* **Exercise instructions**:
Every line below that holds the string "camera" should be copied out.

* **Record set**:
== Segment start ==

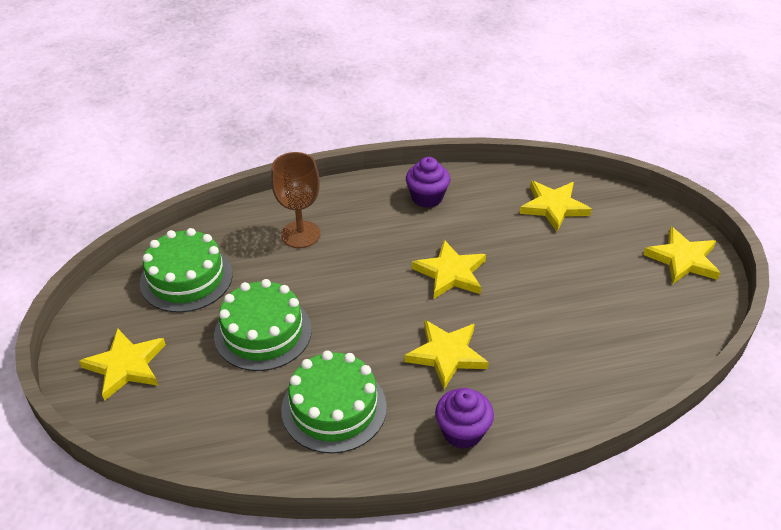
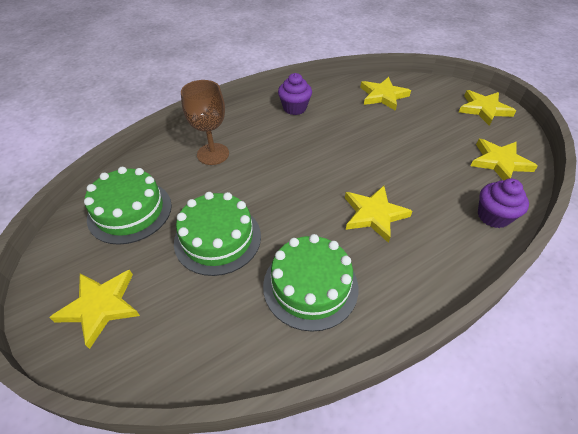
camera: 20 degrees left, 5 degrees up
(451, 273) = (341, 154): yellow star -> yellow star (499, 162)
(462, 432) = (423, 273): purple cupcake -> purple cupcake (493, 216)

== Segment end ==
== Segment start ==

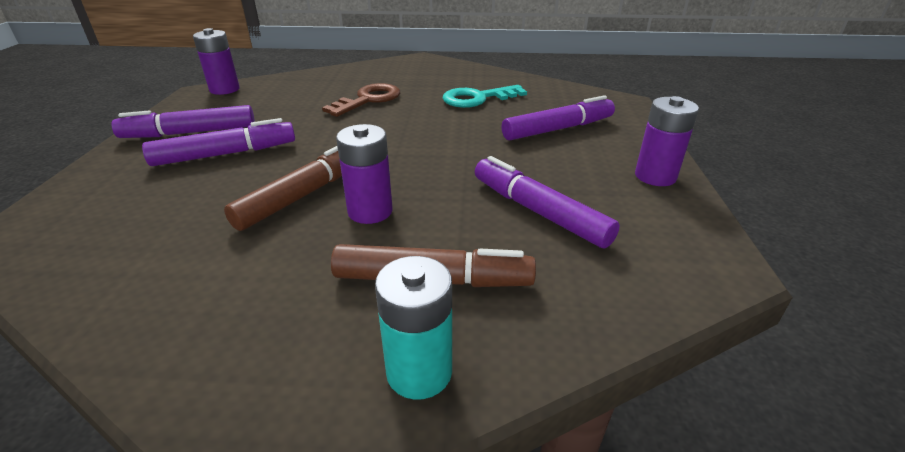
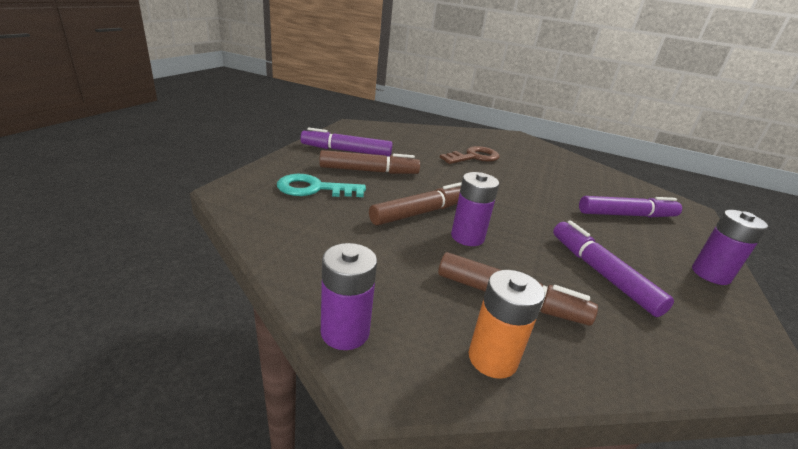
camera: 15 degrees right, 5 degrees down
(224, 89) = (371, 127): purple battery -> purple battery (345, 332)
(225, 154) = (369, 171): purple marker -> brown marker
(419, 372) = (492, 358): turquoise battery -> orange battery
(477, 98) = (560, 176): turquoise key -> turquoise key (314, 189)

== Segment end ==
== Segment start ==

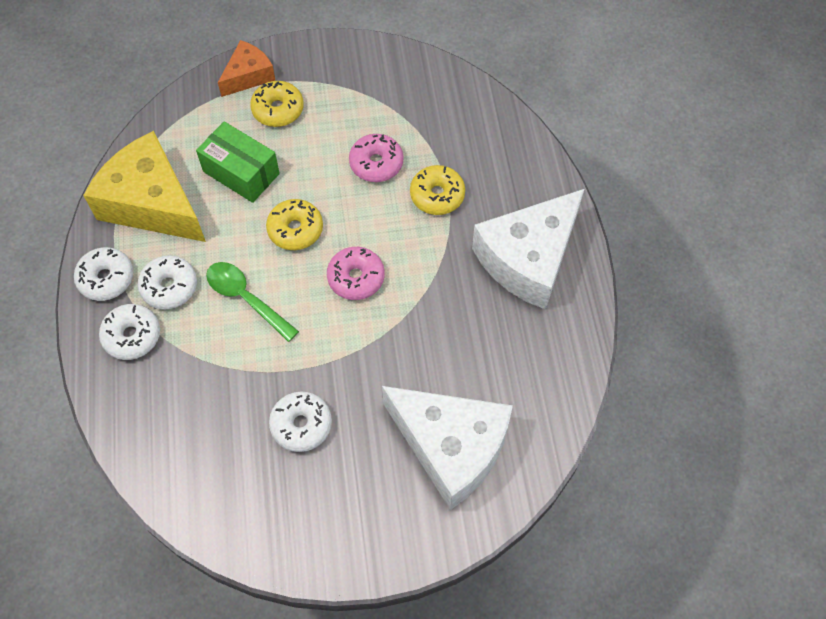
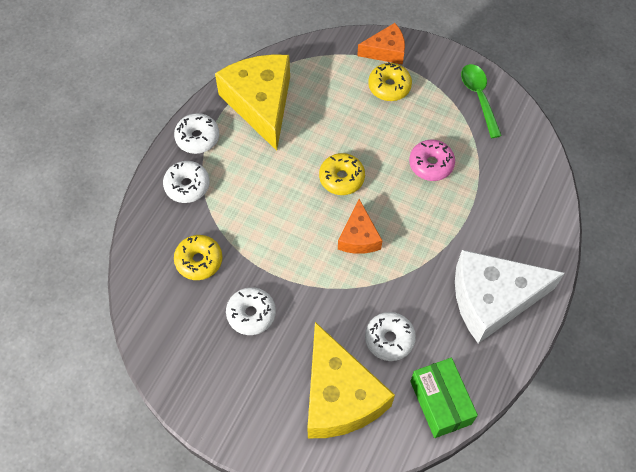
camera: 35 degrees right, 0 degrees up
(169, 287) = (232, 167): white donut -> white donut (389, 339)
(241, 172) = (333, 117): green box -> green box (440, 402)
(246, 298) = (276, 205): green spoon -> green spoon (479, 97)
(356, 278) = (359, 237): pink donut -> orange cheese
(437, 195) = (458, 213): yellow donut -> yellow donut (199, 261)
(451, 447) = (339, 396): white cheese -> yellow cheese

== Segment end ==

* **Final answer**:
camera: 20 degrees left, 5 degrees up
camera: 15 degrees right, 5 degrees down
camera: 35 degrees right, 0 degrees up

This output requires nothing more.